→ **Task description**
Below are some records. Retype exactly the lines from the one containing "red trapezoid: moved" through the one containing "green arrow: moved 4 px left, 1 px up", both included, skipping every picture.

→ **Material for this task**
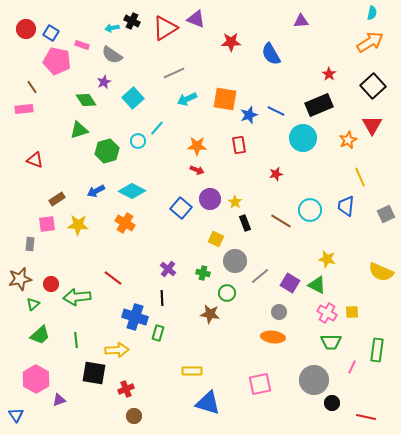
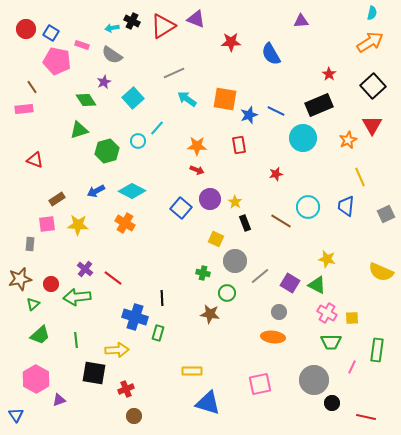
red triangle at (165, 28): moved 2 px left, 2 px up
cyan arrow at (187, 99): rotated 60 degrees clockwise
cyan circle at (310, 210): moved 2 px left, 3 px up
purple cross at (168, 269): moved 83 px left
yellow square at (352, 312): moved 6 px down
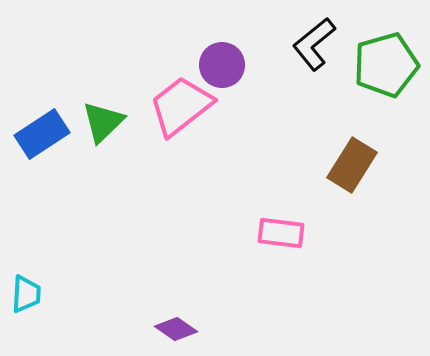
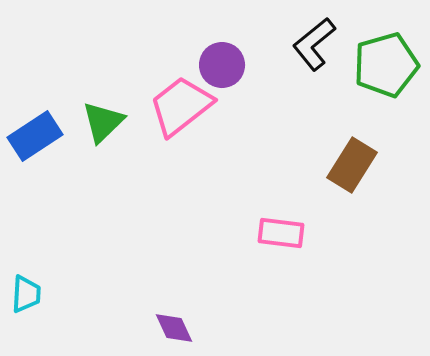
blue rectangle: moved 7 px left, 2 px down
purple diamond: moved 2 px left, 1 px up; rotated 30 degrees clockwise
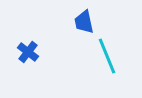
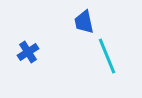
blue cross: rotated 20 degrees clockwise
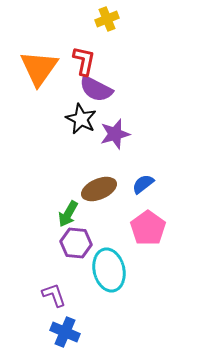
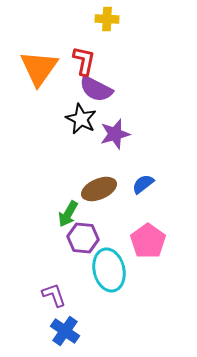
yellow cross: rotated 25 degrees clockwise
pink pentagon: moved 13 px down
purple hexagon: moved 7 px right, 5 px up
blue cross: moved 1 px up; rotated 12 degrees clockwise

...

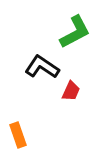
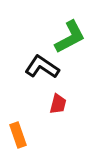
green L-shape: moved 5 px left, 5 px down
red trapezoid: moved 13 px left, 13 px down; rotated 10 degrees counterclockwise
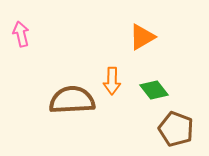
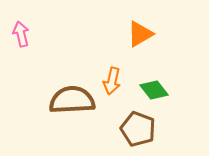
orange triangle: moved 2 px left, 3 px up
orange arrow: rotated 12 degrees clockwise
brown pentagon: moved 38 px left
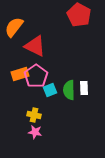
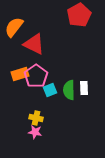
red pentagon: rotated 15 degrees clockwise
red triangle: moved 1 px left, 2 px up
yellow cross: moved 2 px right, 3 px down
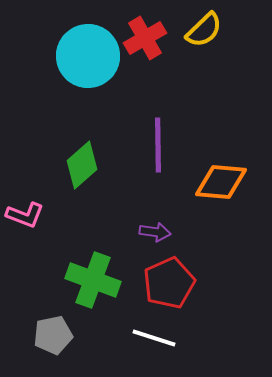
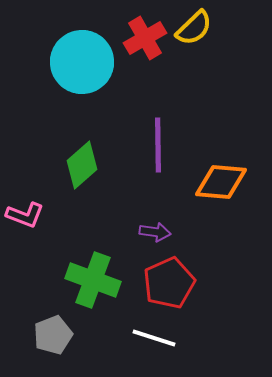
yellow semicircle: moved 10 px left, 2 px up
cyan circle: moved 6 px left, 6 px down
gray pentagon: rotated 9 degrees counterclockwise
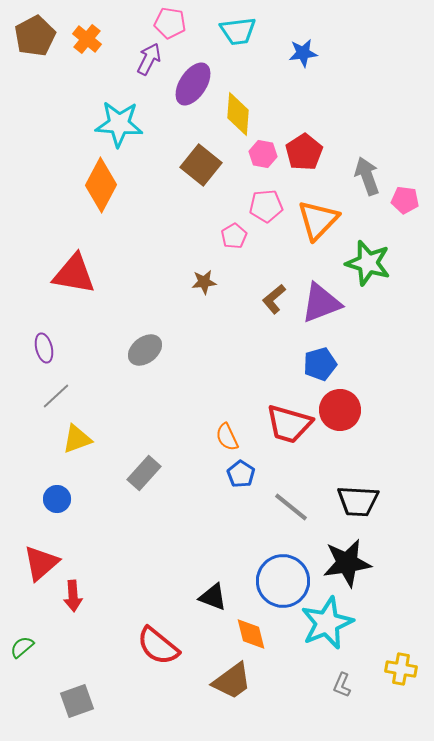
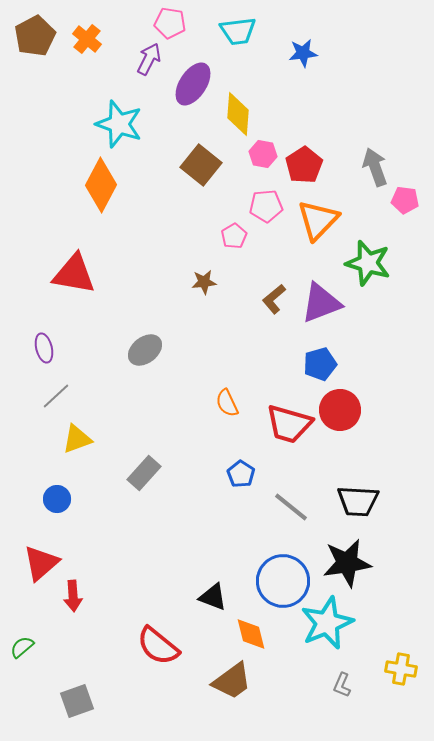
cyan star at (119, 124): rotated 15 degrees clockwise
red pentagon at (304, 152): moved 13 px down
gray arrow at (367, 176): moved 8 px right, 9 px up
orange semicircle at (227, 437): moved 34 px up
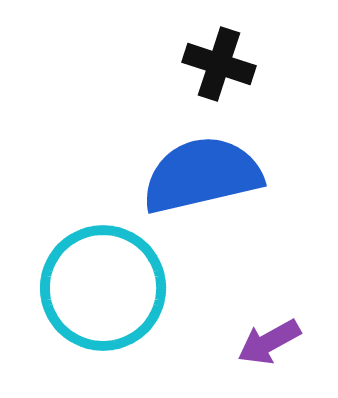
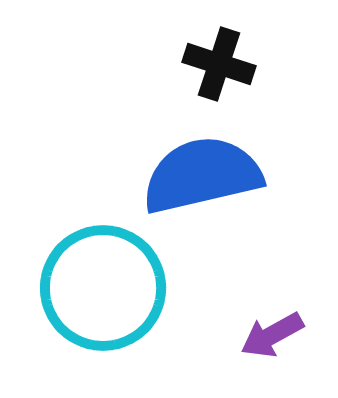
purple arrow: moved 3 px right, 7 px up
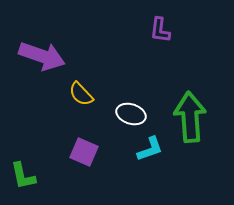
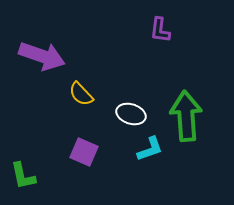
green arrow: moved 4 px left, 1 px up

→ **Answer box**
red trapezoid: moved 13 px left, 13 px down; rotated 10 degrees counterclockwise
orange triangle: moved 2 px left, 3 px up
orange arrow: rotated 12 degrees clockwise
brown pentagon: moved 38 px left
red pentagon: rotated 15 degrees clockwise
red triangle: moved 1 px left, 2 px up
yellow cross: moved 2 px right, 3 px down
yellow semicircle: moved 10 px left, 2 px up
cyan circle: moved 6 px left, 6 px down
gray pentagon: rotated 9 degrees counterclockwise
cyan star at (119, 124): rotated 15 degrees clockwise
red pentagon at (304, 152): moved 13 px down
gray arrow at (367, 176): moved 8 px right, 9 px up
orange semicircle at (227, 437): moved 34 px up
purple arrow: moved 3 px right, 7 px up
green arrow: moved 4 px left, 1 px up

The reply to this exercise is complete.